In the listing below, find the line with "U3 pin XOUT: none -> VS" and the line with "U6 pin VCC: GND -> VS", then return them and every line between them exactly, minus the pictures.

Data records
****************************************

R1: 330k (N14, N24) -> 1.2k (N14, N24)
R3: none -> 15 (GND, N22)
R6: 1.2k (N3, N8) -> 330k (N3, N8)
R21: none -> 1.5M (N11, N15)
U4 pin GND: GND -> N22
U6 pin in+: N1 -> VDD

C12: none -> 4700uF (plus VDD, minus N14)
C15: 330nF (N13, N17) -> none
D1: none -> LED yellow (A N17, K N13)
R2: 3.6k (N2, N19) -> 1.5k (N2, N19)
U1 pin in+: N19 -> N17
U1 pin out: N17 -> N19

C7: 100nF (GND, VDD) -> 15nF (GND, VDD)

****************************************

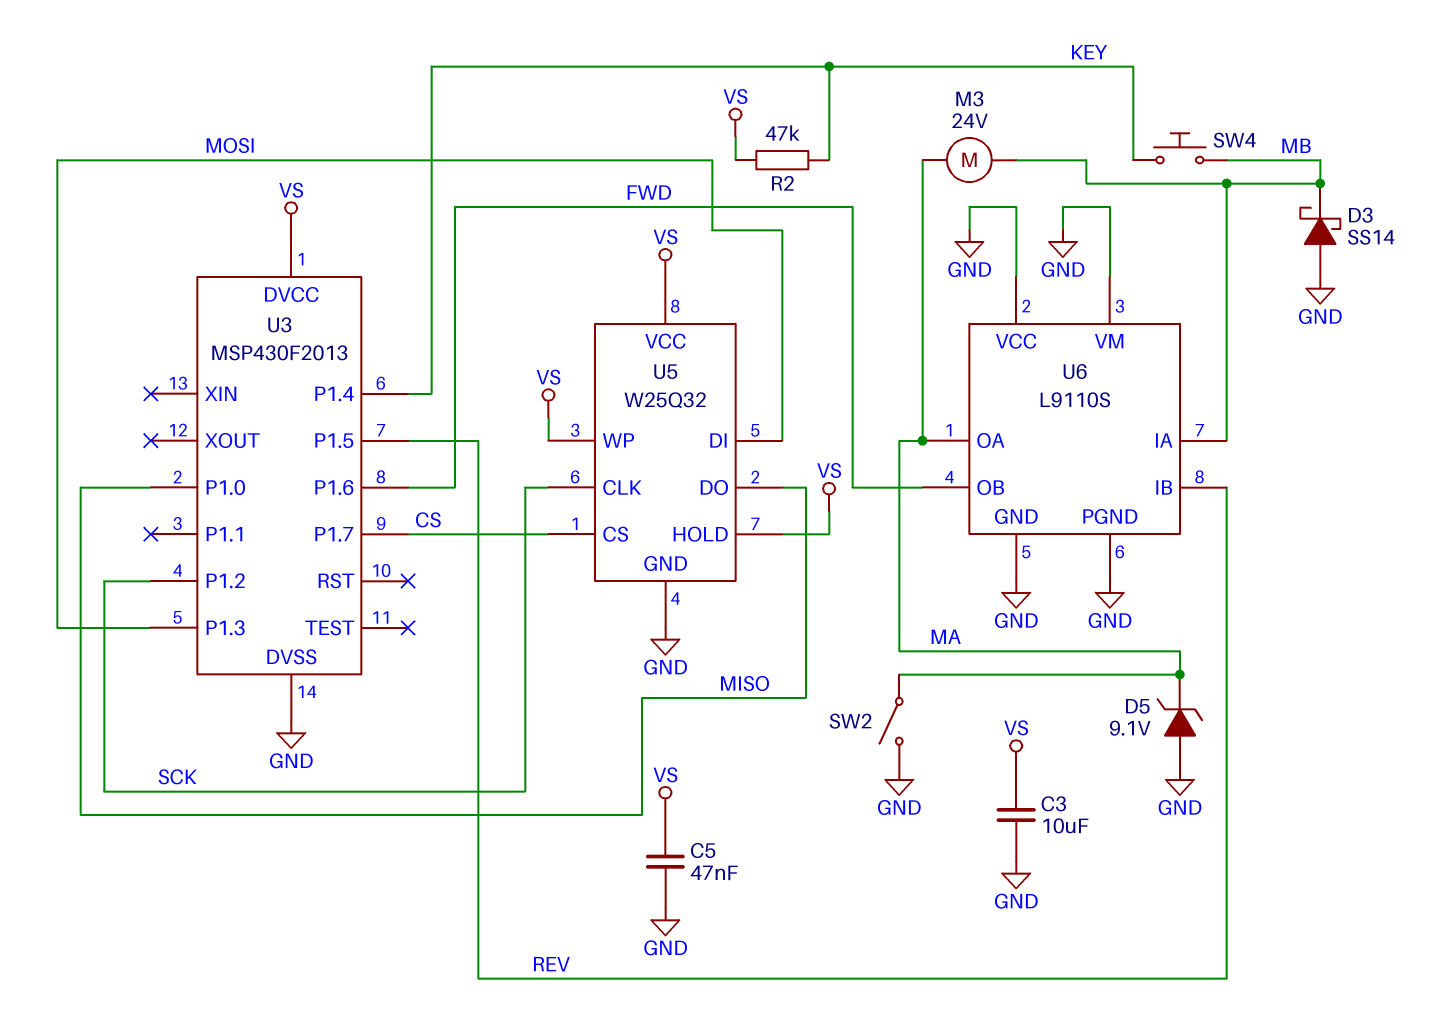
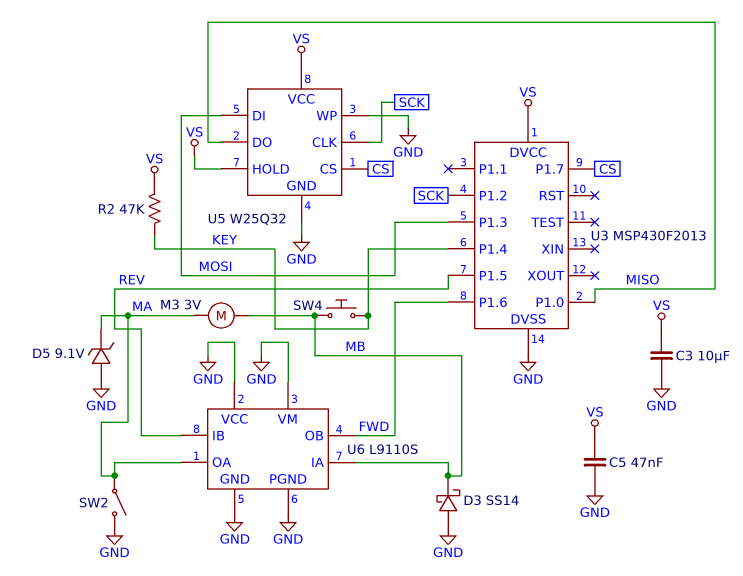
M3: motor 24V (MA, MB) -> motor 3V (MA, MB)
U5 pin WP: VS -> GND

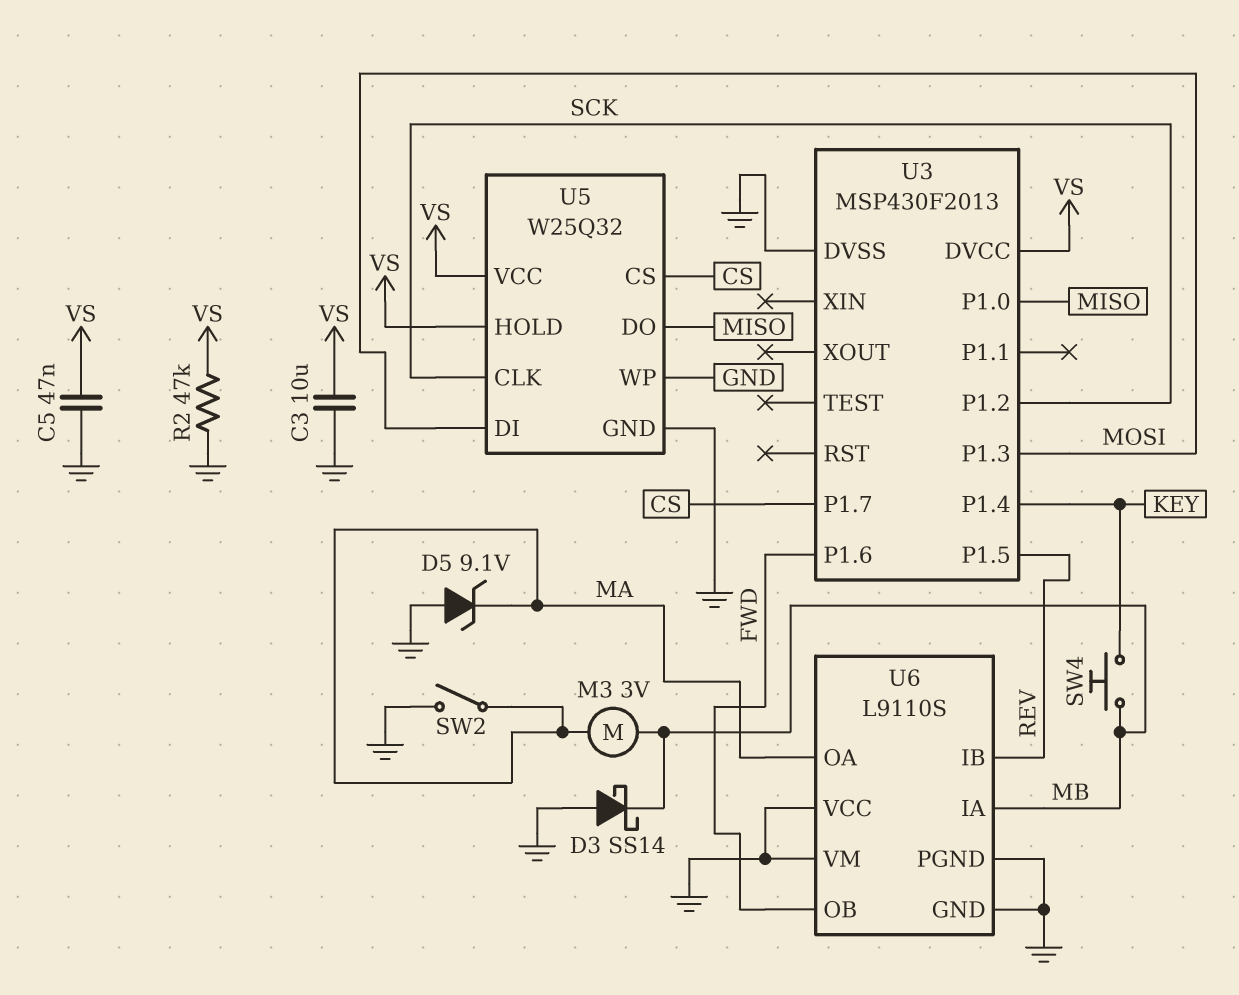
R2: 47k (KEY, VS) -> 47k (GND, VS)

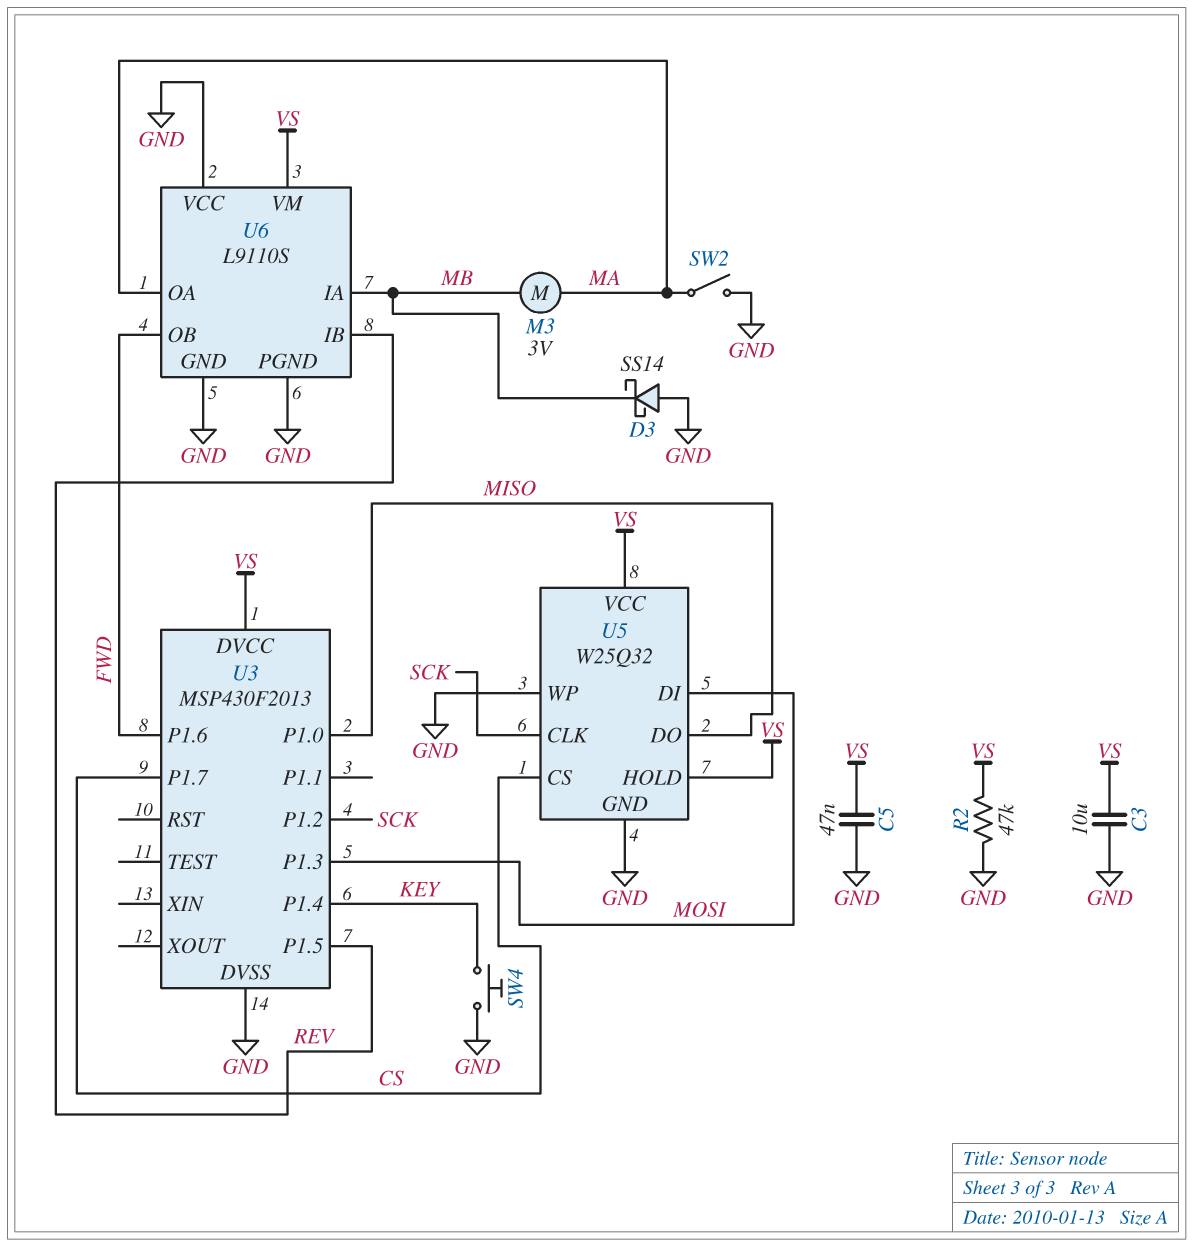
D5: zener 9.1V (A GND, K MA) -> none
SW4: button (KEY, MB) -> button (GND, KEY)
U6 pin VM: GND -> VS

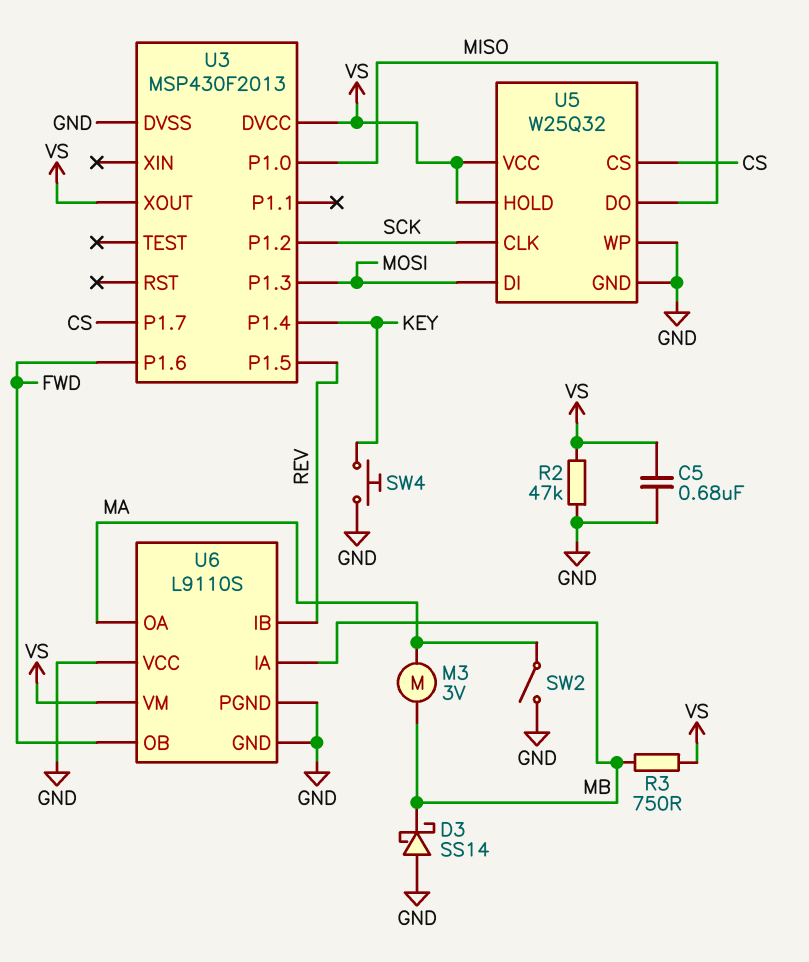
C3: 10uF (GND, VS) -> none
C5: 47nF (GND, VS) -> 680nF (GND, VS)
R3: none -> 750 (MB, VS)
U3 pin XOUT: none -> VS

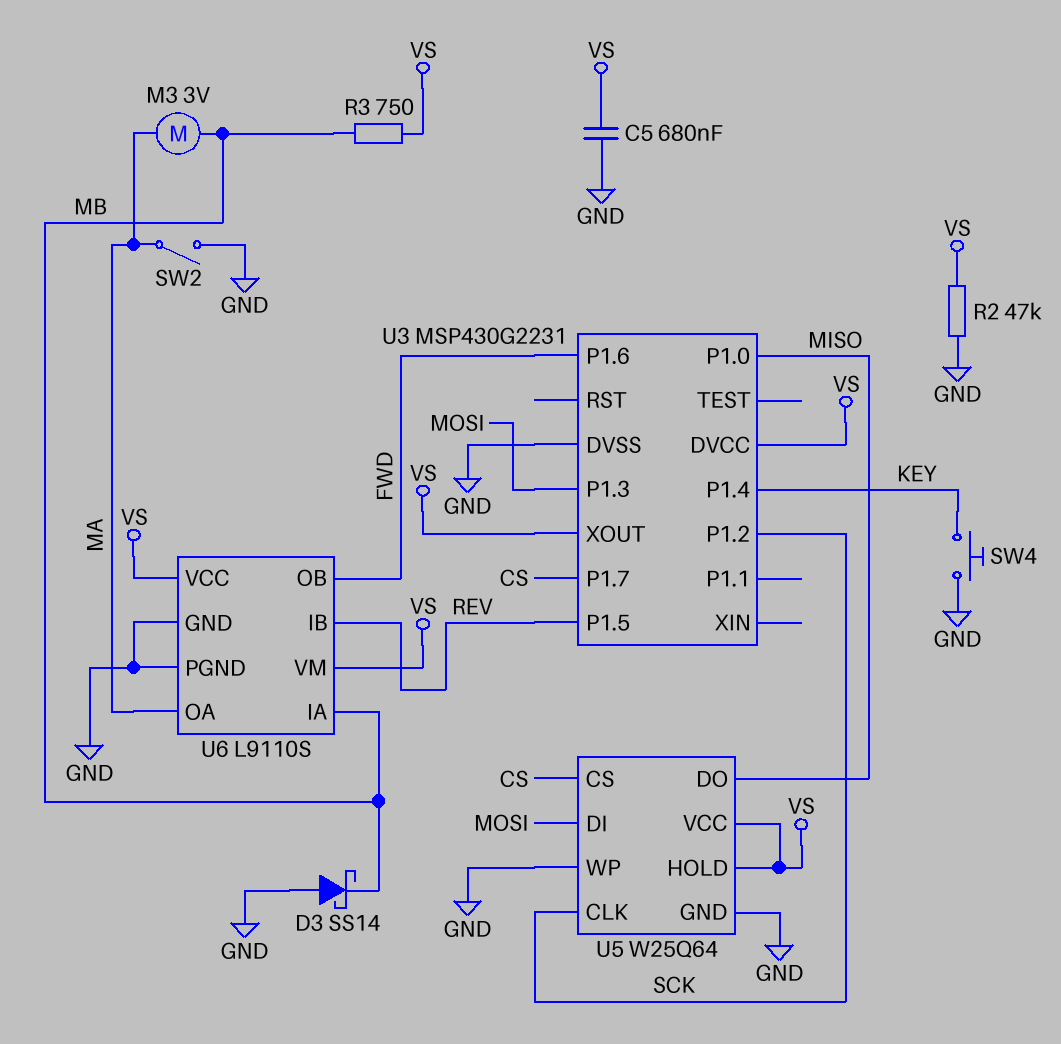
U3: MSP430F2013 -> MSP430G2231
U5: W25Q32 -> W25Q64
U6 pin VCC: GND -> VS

****************************************

Solution for this task
U3 pin XOUT: none -> VS

U3: MSP430F2013 -> MSP430G2231
U5: W25Q32 -> W25Q64
U6 pin VCC: GND -> VS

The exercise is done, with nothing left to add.